** Opening DATA block **

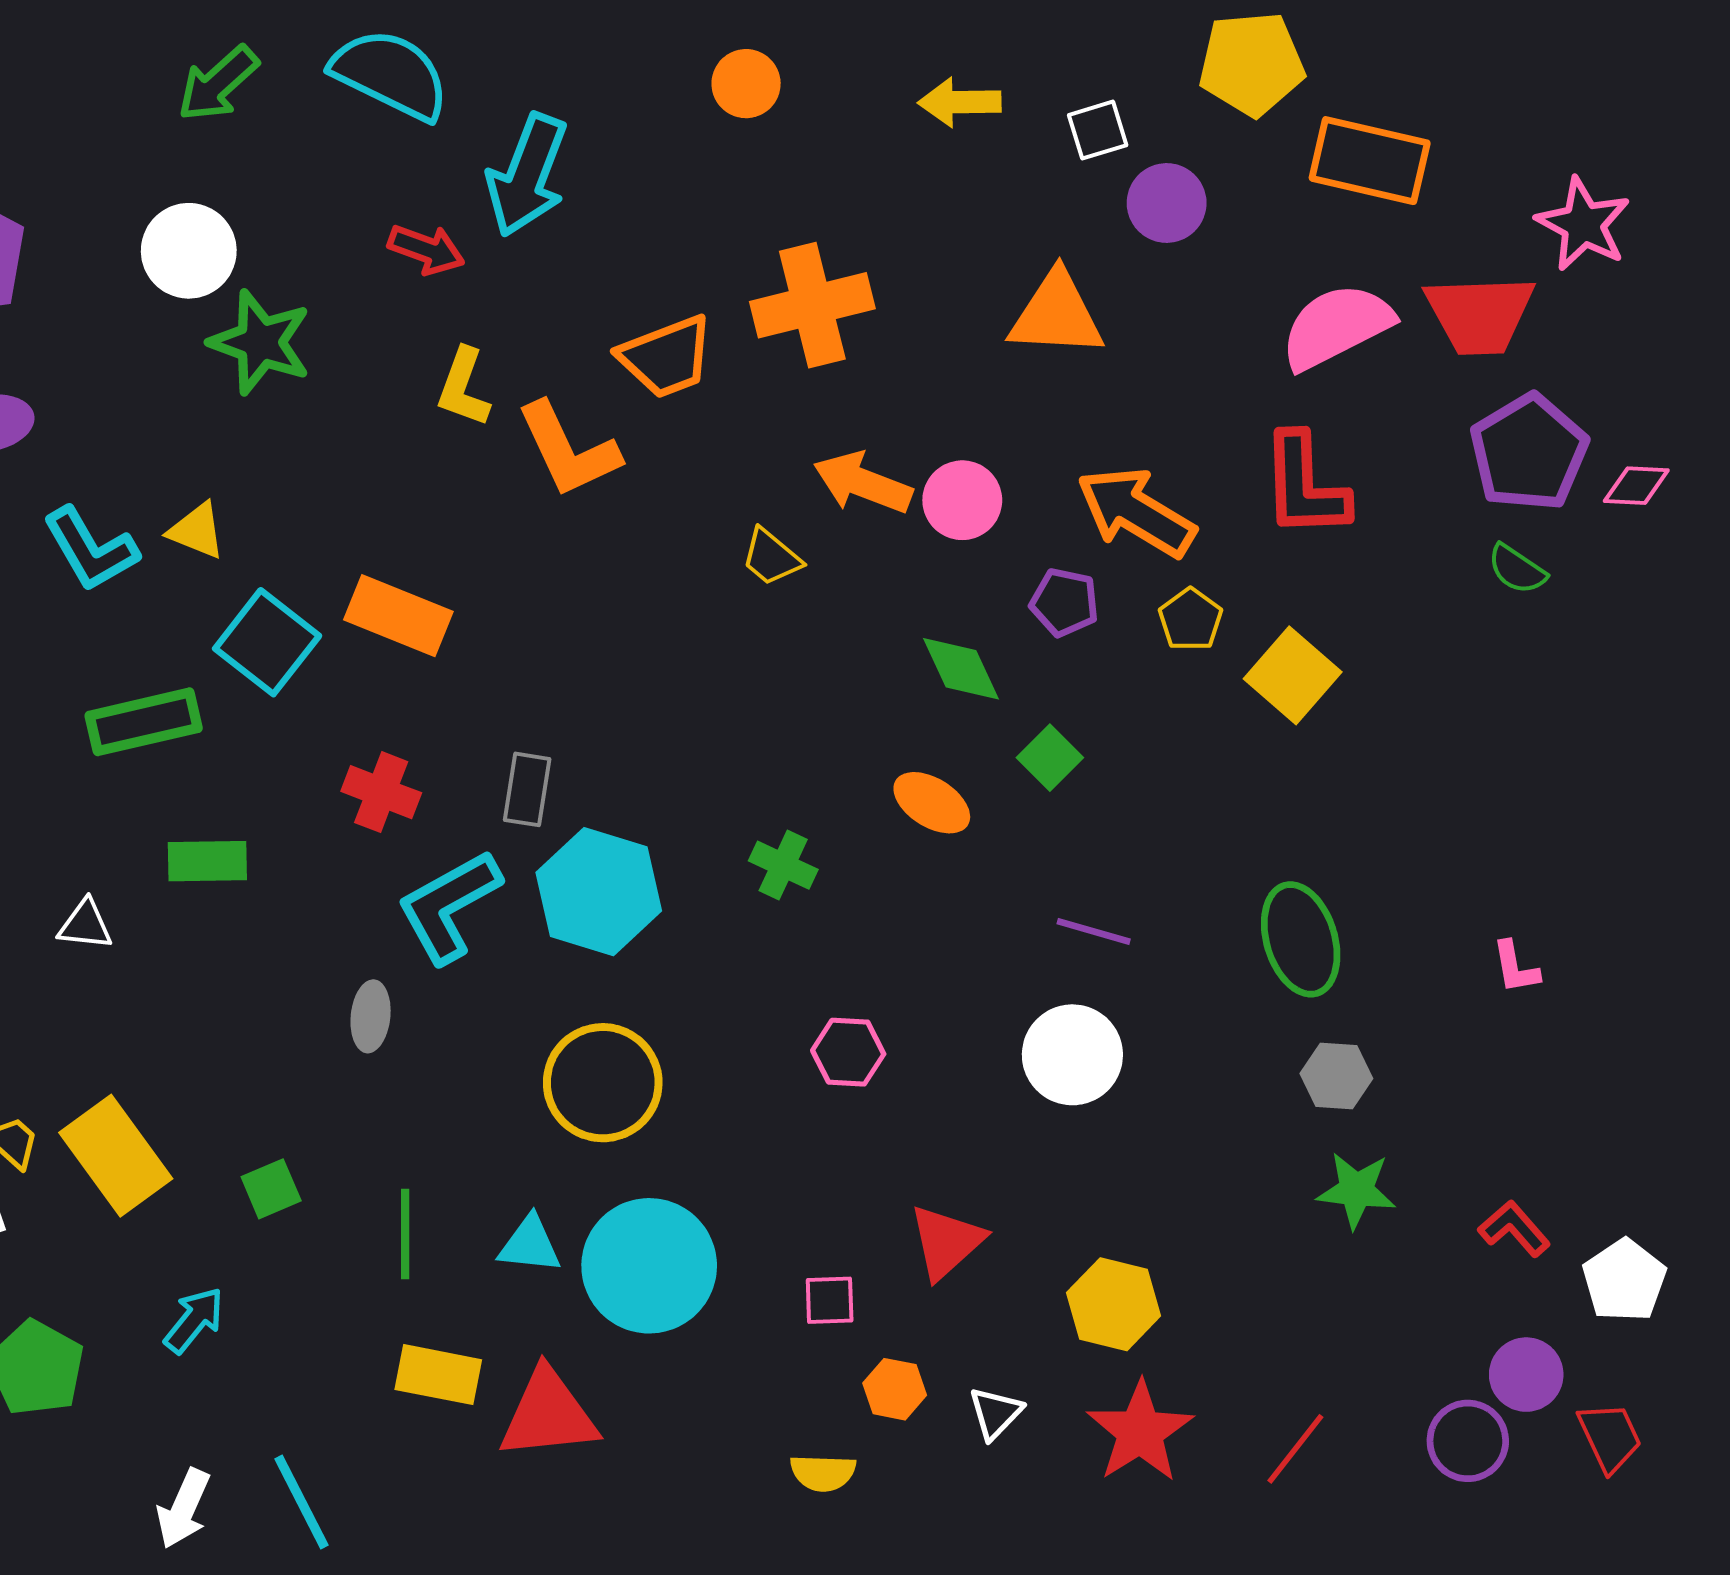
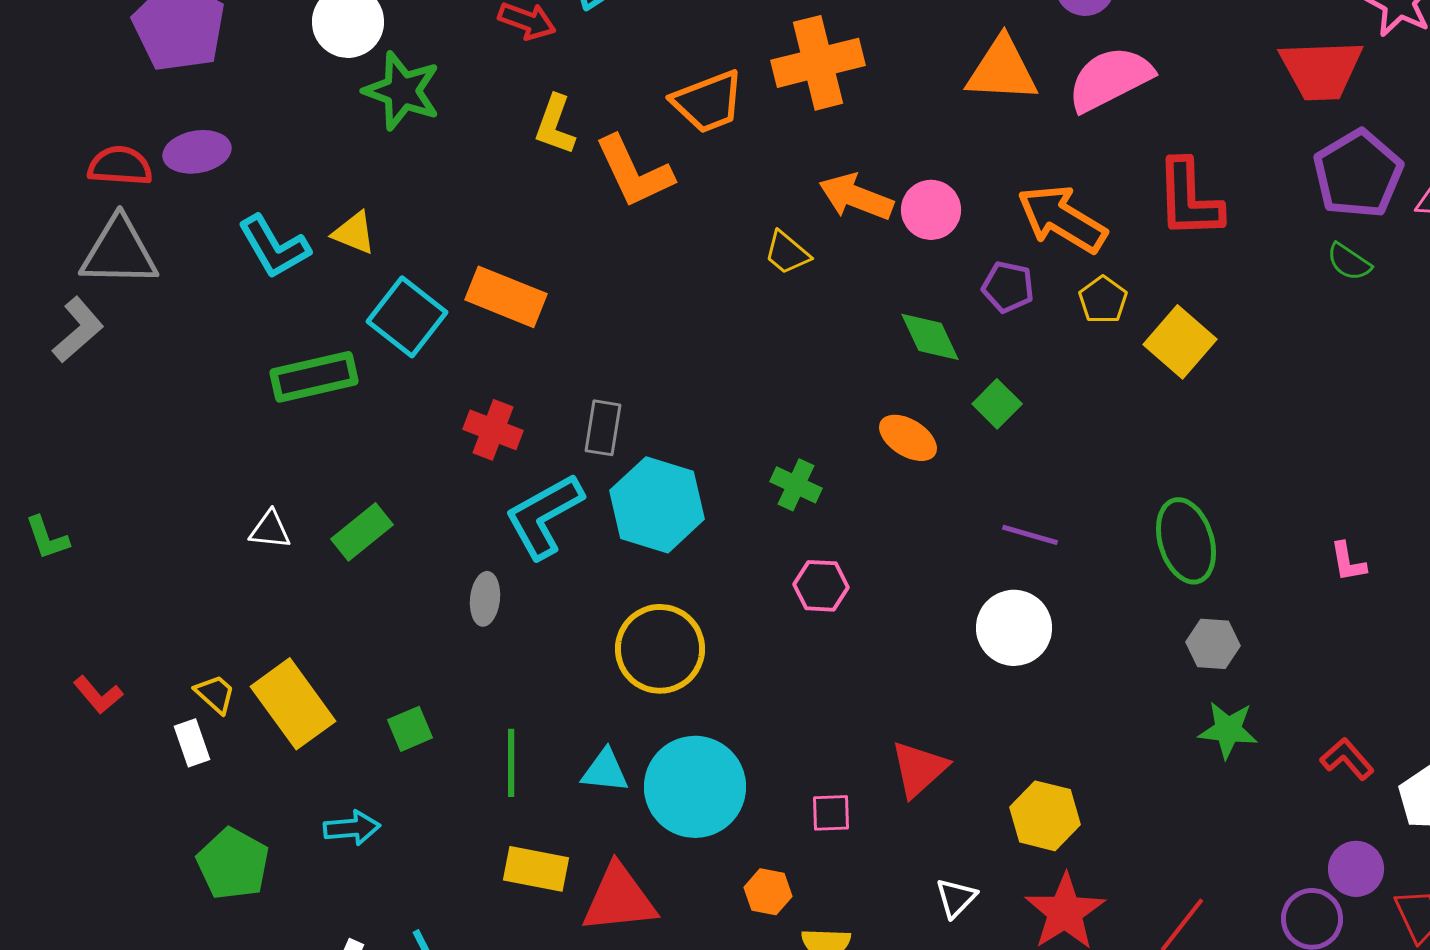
pink semicircle: (1336, 326) -> (1110, 79), moved
green rectangle: (207, 861) -> (362, 532), moved, turned -38
pink hexagon: (848, 1052) -> (821, 586), moved
cyan arrow: (194, 1320) -> (352, 828), turned 46
orange hexagon: (895, 1389) -> (768, 892), moved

** Closing DATA block **

## BRIEF
The task calls for duplicating the data exactly, with no images kept.

## ANSWER
pink semicircle: (1336, 326) -> (1110, 79), moved
green rectangle: (207, 861) -> (362, 532), moved, turned -38
pink hexagon: (848, 1052) -> (821, 586), moved
cyan arrow: (194, 1320) -> (352, 828), turned 46
orange hexagon: (895, 1389) -> (768, 892), moved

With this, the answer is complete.